**Task directions**
In the records below, find the line holding "camera: 65 degrees right, 0 degrees up"; copy it and every line after it to the end, omitting all images.

**Supplied material**
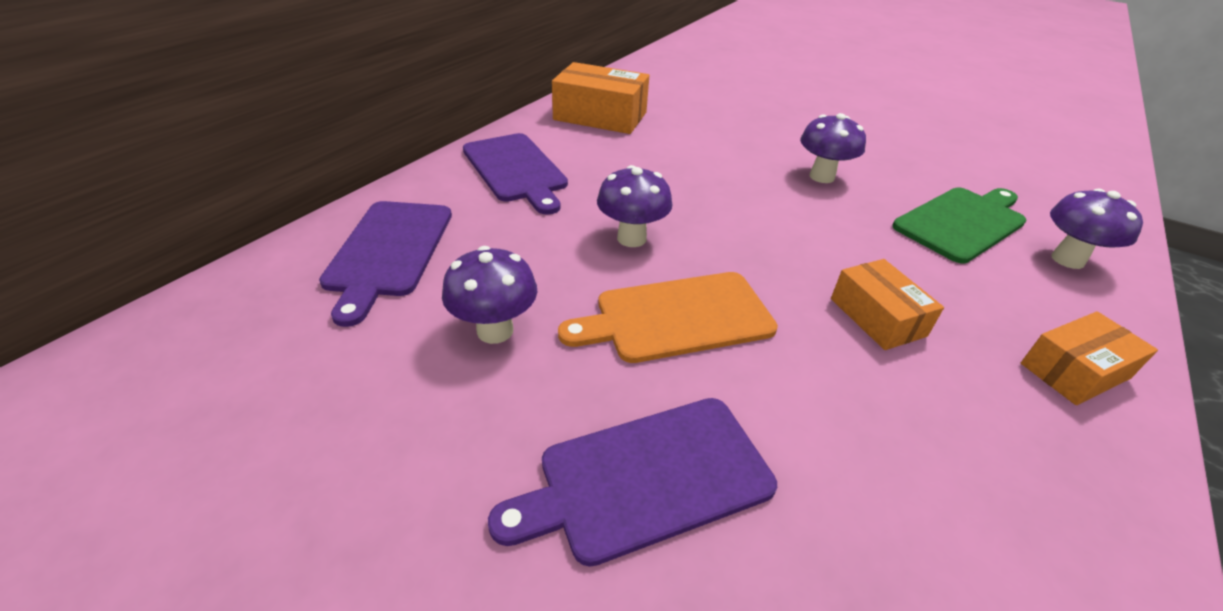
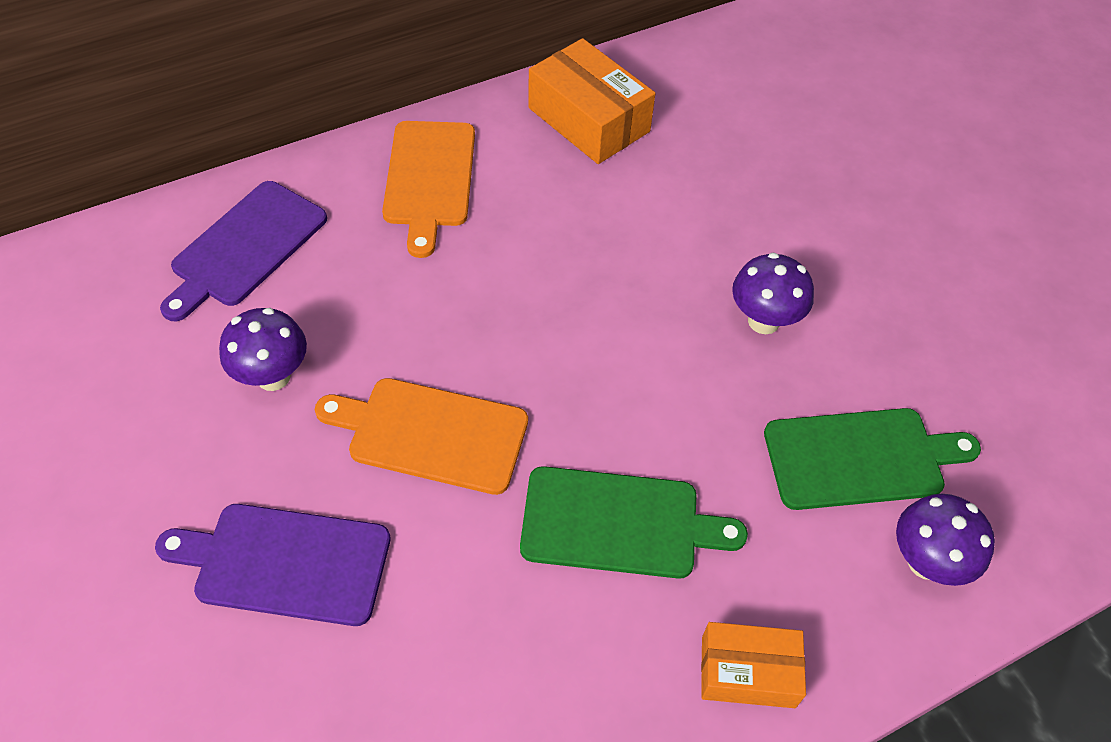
camera: 30 degrees right, 15 degrees up
(516, 170) = (429, 179): purple cutting board -> orange cutting board
(631, 238) = (469, 323): purple mushroom -> none
(877, 317) = (618, 523): orange box -> green cutting board

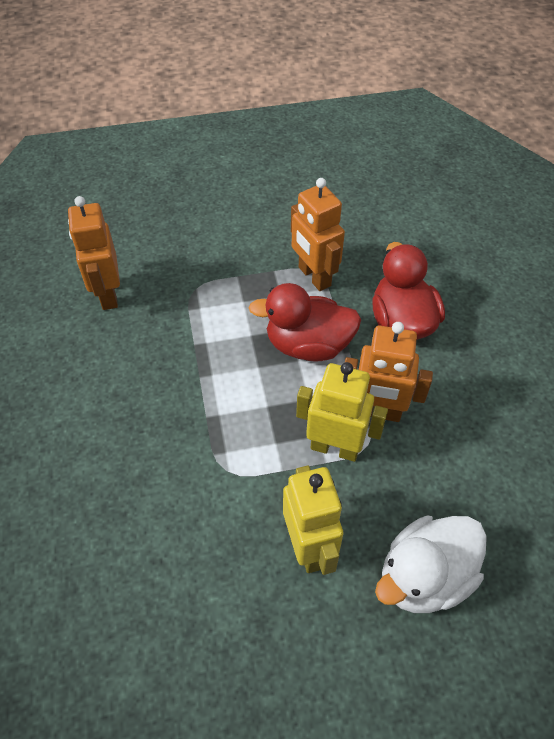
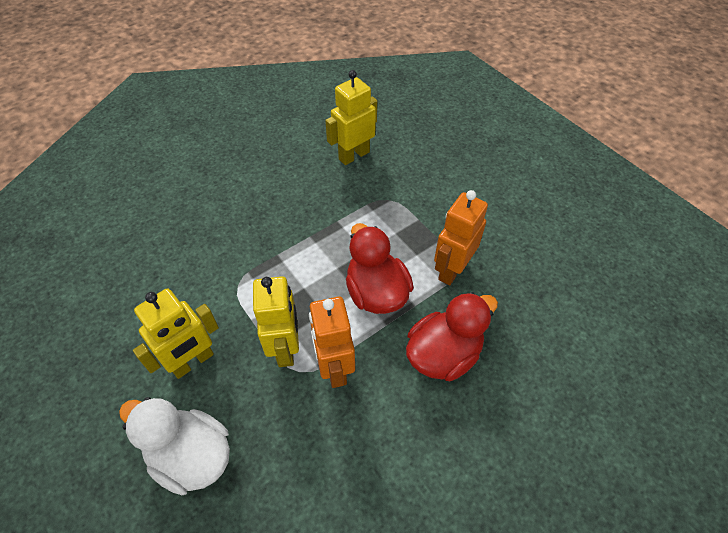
camera: 65 degrees right, 0 degrees up
(108, 294) = (353, 155): orange robot -> yellow robot

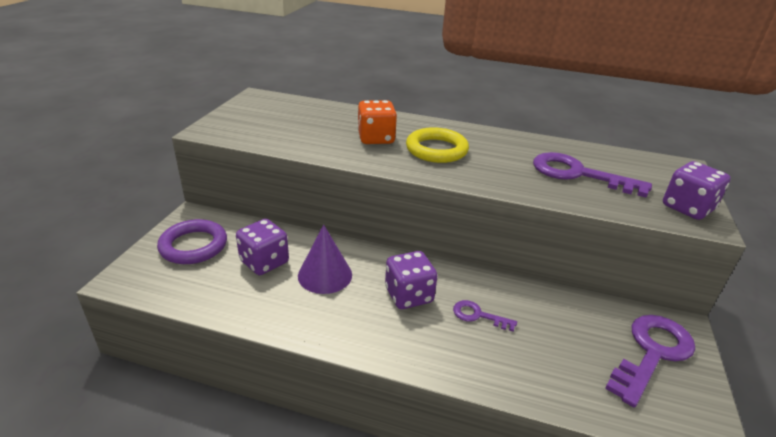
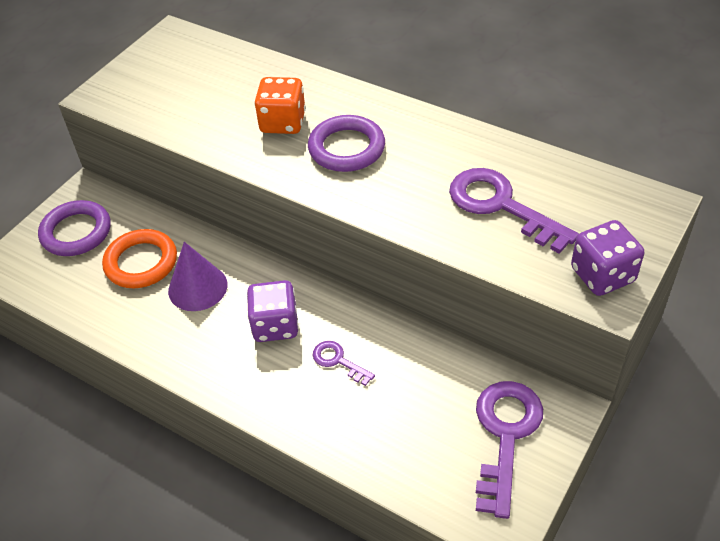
camera: 20 degrees right, 15 degrees up
(264, 262) = (141, 262): purple dice -> orange ring
(436, 150) = (346, 148): yellow ring -> purple ring
(652, 353) = (505, 436): purple key -> purple key turned 45 degrees counterclockwise

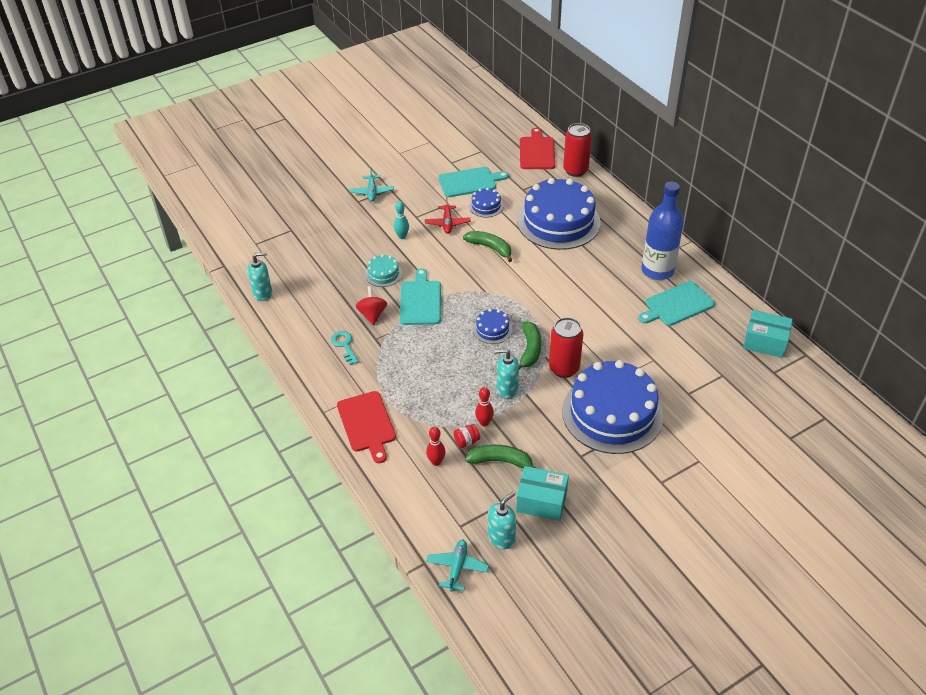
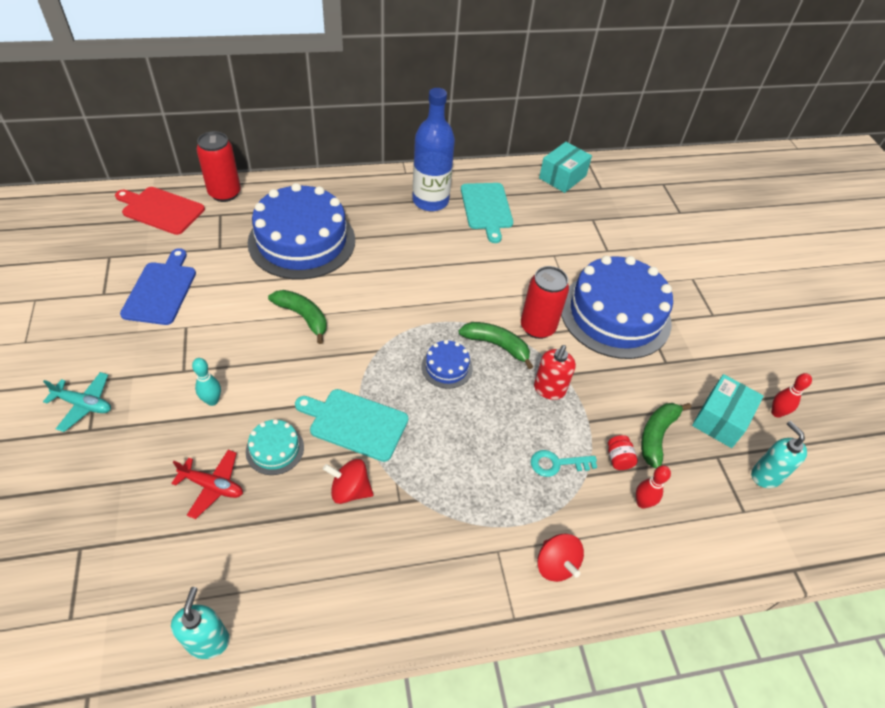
camera: 75 degrees left, 5 degrees up
(344, 345) = (393, 547): turquoise key -> turquoise key (557, 464)
(367, 424) = (556, 564): red cutting board -> red spinning top
(447, 223) = (224, 342): red plane -> red plane (212, 486)
(457, 568) = (803, 535): turquoise plane -> none
(469, 182) = (161, 290): turquoise cutting board -> blue cutting board
(484, 423) = (594, 430): red bowling pin -> red bowling pin (776, 413)
(486, 206) = (222, 292): blue cake -> none
(490, 248) = (303, 317): green banana -> green banana turned 75 degrees clockwise
(507, 389) = (549, 389): turquoise soap dispenser -> red soap dispenser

**Exercise answer**
camera: 65 degrees right, 0 degrees up
(108, 294) = (353, 155): orange robot -> yellow robot

camera: 20 degrees right, 15 degrees up
(264, 262) = (141, 262): purple dice -> orange ring
(436, 150) = (346, 148): yellow ring -> purple ring
(652, 353) = (505, 436): purple key -> purple key turned 45 degrees counterclockwise

camera: 75 degrees left, 5 degrees up
(344, 345) = (393, 547): turquoise key -> turquoise key (557, 464)
(367, 424) = (556, 564): red cutting board -> red spinning top
(447, 223) = (224, 342): red plane -> red plane (212, 486)
(457, 568) = (803, 535): turquoise plane -> none
(469, 182) = (161, 290): turquoise cutting board -> blue cutting board
(484, 423) = (594, 430): red bowling pin -> red bowling pin (776, 413)
(486, 206) = (222, 292): blue cake -> none
(490, 248) = (303, 317): green banana -> green banana turned 75 degrees clockwise
(507, 389) = (549, 389): turquoise soap dispenser -> red soap dispenser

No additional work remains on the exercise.